## Dataset content
*** Begin section ***

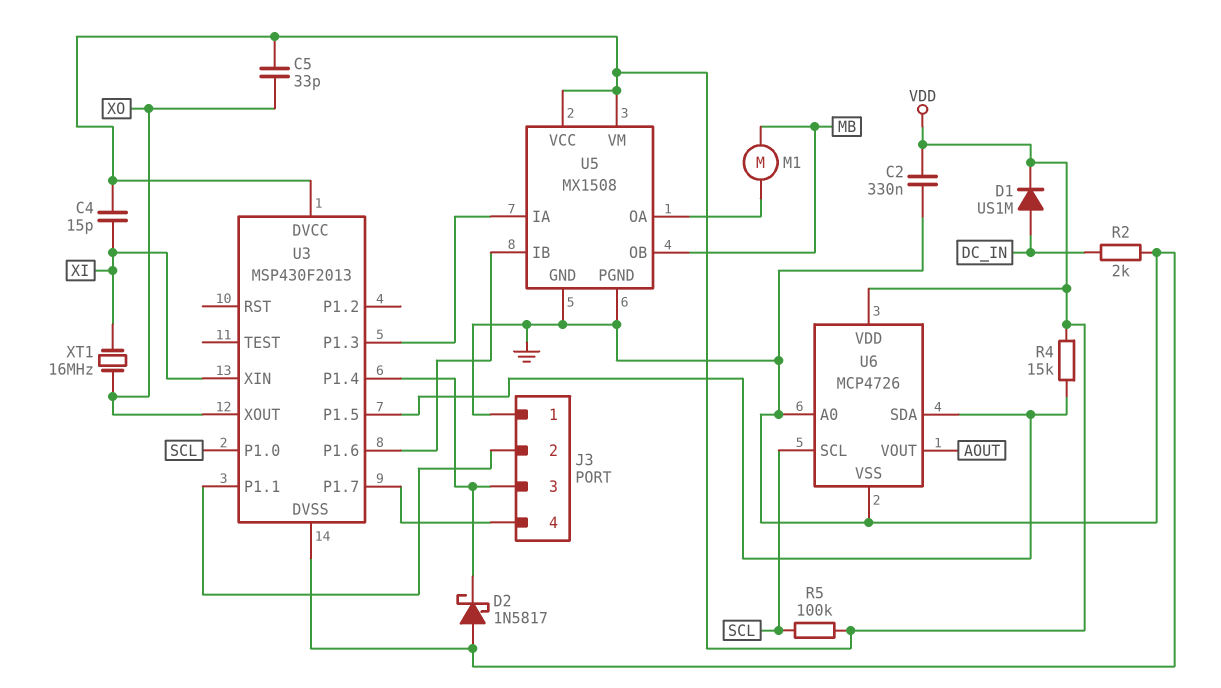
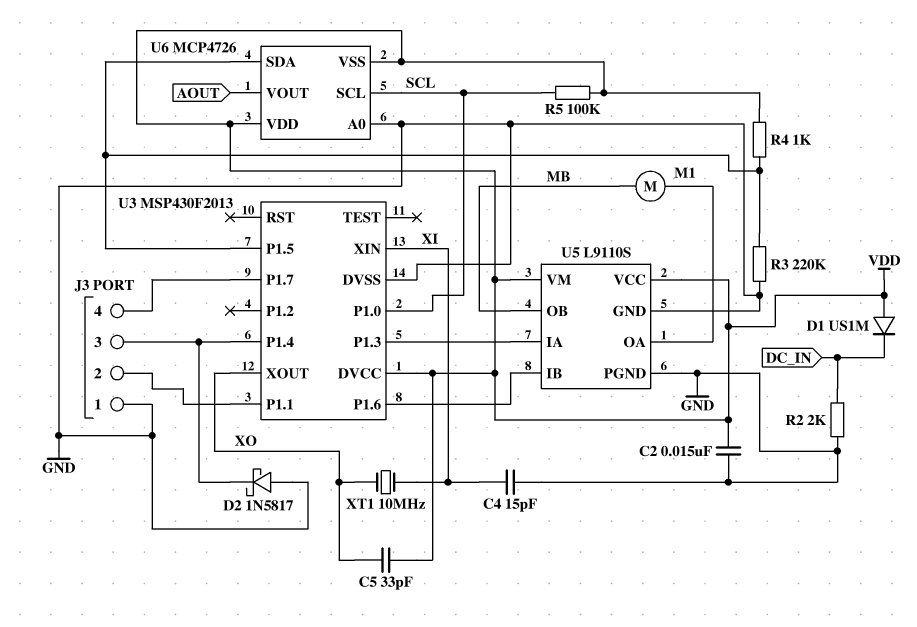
C2: 330nF (GND, VDD) -> 15nF (GND, VDD)
C4: 15pF (VDD, XI) -> 15pF (GND, XI)
D1: diode US1M (A DC_IN, K VDD) -> diode US1M (A VDD, K DC_IN)
R3: none -> 220k (GND, U3/P1.5)
R4: 15k (U3/P1.5, VDD) -> 1k (U3/P1.5, VDD)
U5: MX1508 -> L9110S
U6 pin VSS: GND -> VDD
XT1: 16MHz (XI, XO) -> 10MHz (XI, XO)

*** End section ***

## Task item
Quote the entries above word for word. Leave the images out.

## Result of this task
C2: 330nF (GND, VDD) -> 15nF (GND, VDD)
C4: 15pF (VDD, XI) -> 15pF (GND, XI)
D1: diode US1M (A DC_IN, K VDD) -> diode US1M (A VDD, K DC_IN)
R3: none -> 220k (GND, U3/P1.5)
R4: 15k (U3/P1.5, VDD) -> 1k (U3/P1.5, VDD)
U5: MX1508 -> L9110S
U6 pin VSS: GND -> VDD
XT1: 16MHz (XI, XO) -> 10MHz (XI, XO)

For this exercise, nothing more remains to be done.